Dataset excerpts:
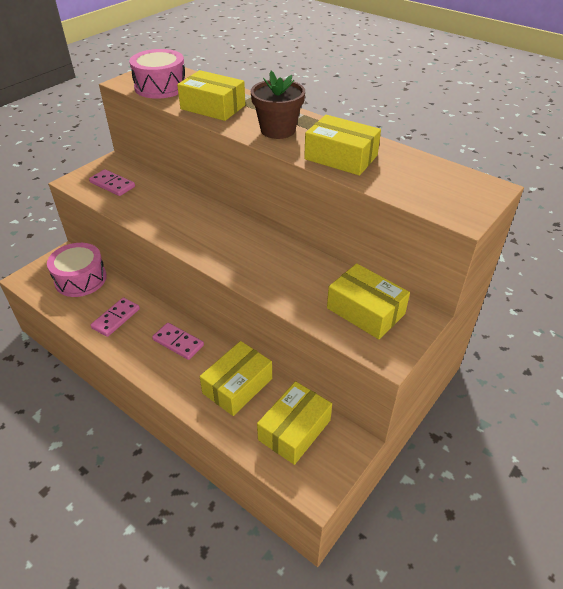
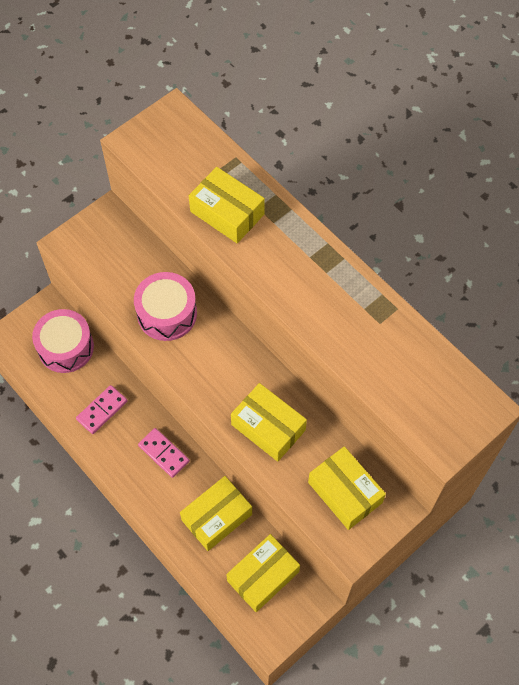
camera: 10 degrees right, 20 degrees up
pink domino [89,169,135,196] -> none
pink drum [129,49,185,99] -> pink drum moved to [134,272,197,341]
brown flower pot [251,71,305,139] -> none
yellow box [304,115,381,176] -> yellow box moved to [231,383,307,462]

Exercise brief >> Output the data exactly, pictures omitted.

Answer box >>
camera: 10 degrees right, 20 degrees up
pink domino [89,169,135,196] -> none
pink drum [129,49,185,99] -> pink drum moved to [134,272,197,341]
brown flower pot [251,71,305,139] -> none
yellow box [304,115,381,176] -> yellow box moved to [231,383,307,462]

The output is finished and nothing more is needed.